Extract every line of the items that contains the string "markup", treating uppercase and lowercase letters as different.

◆ **Extracted data entries**:

──────

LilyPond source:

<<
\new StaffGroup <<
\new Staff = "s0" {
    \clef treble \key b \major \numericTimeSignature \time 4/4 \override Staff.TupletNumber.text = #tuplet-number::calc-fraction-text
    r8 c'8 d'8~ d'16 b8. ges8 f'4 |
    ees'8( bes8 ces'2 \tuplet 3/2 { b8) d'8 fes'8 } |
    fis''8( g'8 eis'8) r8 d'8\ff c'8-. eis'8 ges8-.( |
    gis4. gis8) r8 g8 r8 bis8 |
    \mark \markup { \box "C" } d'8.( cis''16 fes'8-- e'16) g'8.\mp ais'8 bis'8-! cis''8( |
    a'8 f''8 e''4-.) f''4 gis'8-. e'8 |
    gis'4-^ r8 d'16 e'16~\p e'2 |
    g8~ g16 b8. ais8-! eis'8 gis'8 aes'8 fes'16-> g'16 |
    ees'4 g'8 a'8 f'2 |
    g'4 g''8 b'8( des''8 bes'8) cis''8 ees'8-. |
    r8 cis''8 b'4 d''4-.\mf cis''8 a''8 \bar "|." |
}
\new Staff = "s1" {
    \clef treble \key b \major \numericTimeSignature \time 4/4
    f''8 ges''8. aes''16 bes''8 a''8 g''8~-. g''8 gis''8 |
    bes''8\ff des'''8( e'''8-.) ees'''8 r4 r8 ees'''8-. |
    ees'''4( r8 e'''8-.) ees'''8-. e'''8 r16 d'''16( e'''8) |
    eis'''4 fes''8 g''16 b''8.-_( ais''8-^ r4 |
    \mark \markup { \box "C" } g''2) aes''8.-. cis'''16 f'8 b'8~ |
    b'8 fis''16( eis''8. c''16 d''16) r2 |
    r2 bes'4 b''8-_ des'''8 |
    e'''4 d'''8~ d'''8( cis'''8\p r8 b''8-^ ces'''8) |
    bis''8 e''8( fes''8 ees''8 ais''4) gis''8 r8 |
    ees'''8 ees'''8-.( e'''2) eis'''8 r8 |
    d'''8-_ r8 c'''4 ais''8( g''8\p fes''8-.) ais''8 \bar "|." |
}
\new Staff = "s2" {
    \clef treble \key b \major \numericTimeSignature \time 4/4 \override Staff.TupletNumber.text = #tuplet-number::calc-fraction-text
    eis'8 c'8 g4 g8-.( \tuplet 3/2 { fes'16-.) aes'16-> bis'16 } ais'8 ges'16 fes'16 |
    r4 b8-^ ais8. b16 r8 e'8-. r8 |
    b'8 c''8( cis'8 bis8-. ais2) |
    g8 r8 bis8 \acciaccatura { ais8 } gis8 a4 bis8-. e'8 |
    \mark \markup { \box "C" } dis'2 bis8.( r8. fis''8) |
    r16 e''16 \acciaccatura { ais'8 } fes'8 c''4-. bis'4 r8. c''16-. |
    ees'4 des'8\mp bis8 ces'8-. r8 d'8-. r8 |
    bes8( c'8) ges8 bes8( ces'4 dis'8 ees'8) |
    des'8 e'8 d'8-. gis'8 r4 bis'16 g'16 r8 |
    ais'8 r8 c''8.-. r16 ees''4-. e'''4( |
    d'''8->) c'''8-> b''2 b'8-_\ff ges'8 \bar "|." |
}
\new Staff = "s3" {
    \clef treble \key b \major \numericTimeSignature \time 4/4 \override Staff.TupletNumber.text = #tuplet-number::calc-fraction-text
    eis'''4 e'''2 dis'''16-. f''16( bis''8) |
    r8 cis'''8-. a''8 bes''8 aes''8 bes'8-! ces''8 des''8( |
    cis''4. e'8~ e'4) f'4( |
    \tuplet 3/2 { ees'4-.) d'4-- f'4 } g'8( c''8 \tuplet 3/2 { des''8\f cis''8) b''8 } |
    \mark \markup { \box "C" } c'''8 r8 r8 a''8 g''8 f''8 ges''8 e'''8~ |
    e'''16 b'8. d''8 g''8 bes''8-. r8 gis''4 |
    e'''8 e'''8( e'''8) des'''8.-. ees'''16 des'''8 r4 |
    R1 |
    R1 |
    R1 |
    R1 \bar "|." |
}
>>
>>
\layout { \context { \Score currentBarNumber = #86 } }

──────

◆ **Response to this task**:
    \mark \markup { \box "C" } d'8.( cis''16 fes'8-- e'16) g'8.\mp ais'8 bis'8-! cis''8( |
    \mark \markup { \box "C" } g''2) aes''8.-. cis'''16 f'8 b'8~ |
    \mark \markup { \box "C" } dis'2 bis8.( r8. fis''8) |
    \mark \markup { \box "C" } c'''8 r8 r8 a''8 g''8 f''8 ges''8 e'''8~ |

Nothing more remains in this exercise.